Entries provided:
▬▬▬

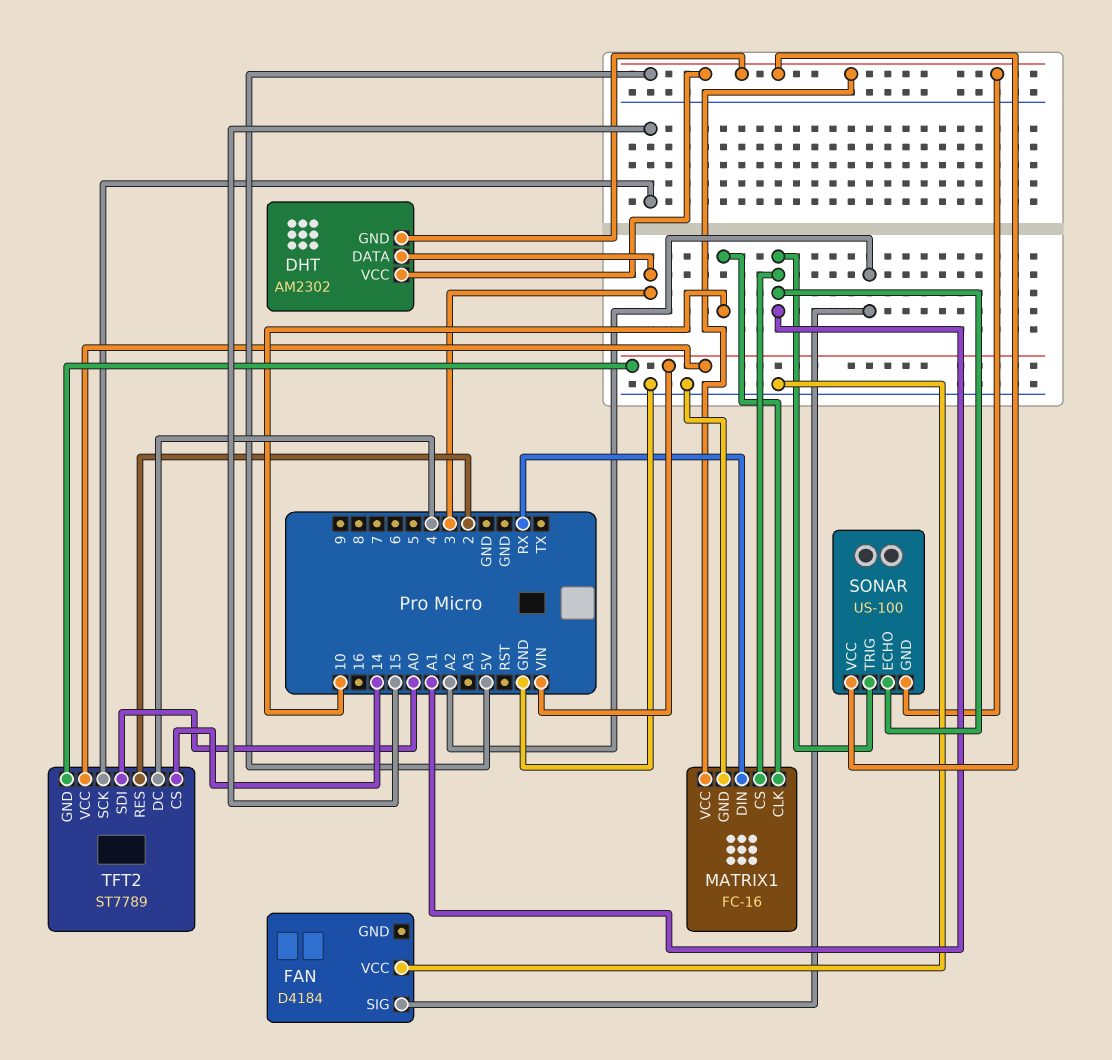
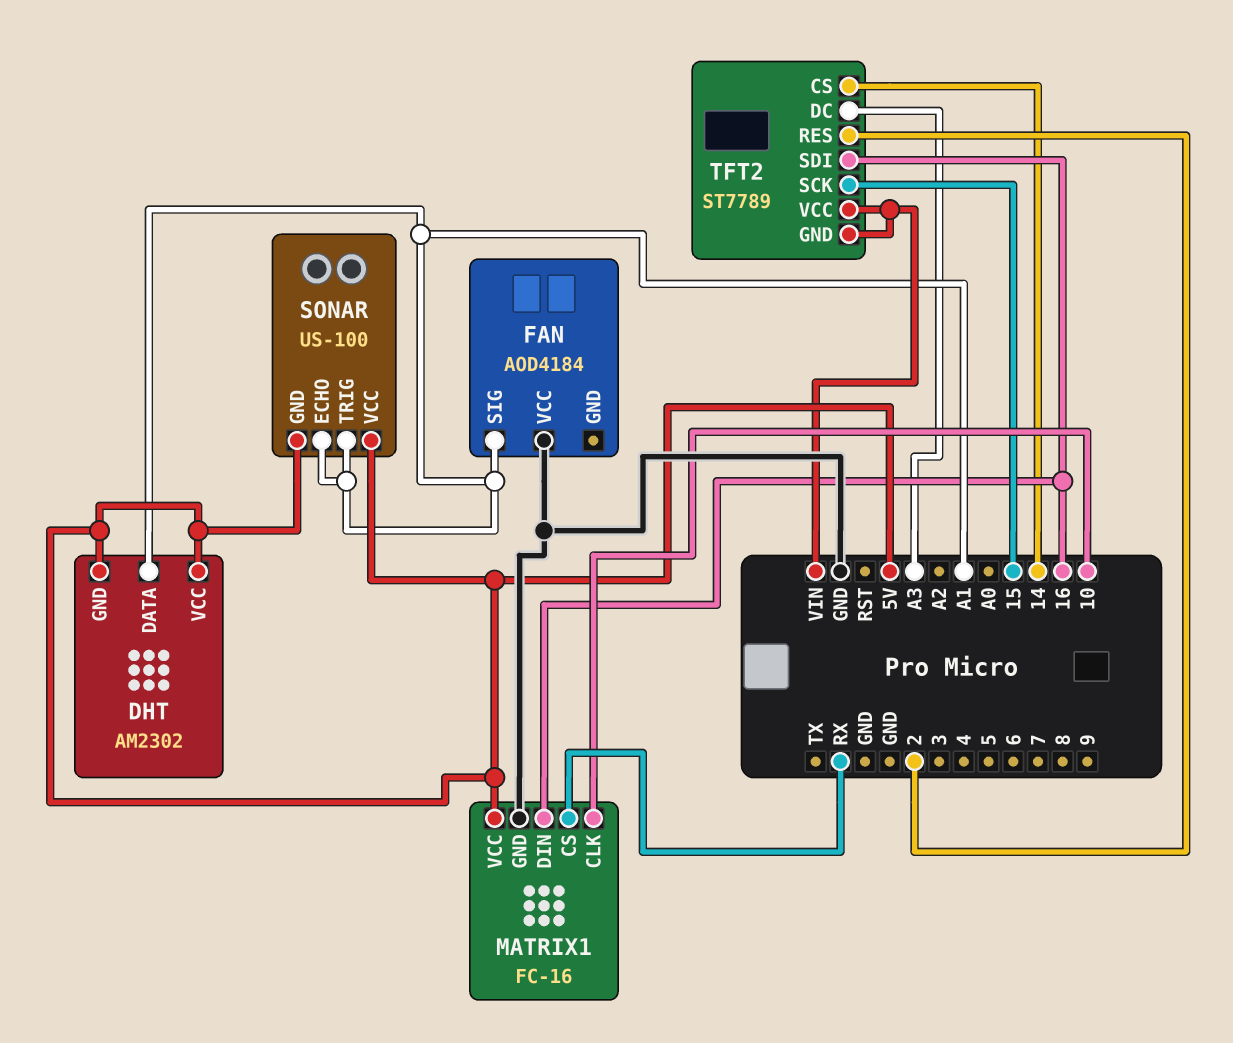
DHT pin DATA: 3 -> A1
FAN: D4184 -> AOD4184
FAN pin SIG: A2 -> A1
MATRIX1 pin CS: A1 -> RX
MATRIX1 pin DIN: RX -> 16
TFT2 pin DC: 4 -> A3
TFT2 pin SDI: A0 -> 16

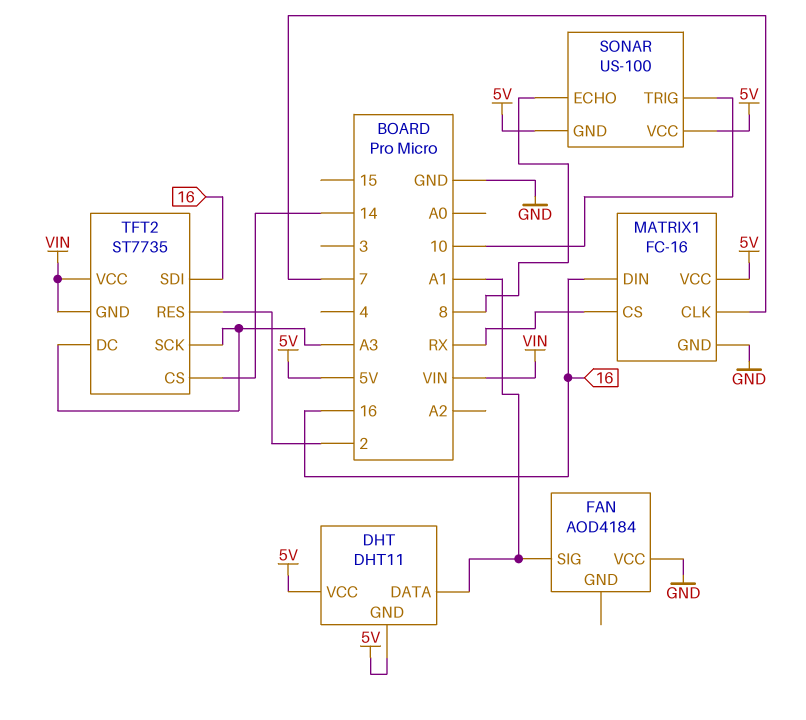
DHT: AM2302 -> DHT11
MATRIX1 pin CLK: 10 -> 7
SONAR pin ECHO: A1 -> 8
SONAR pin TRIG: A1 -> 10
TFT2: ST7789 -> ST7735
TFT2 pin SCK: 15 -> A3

▬▬▬

Work instructions: The answer should consist of the lines from the one with "DHT: AM2302 -> DHT11" through the last line of the entries, duplicated exactly and nothing more.

Exercise result:
DHT: AM2302 -> DHT11
MATRIX1 pin CLK: 10 -> 7
SONAR pin ECHO: A1 -> 8
SONAR pin TRIG: A1 -> 10
TFT2: ST7789 -> ST7735
TFT2 pin SCK: 15 -> A3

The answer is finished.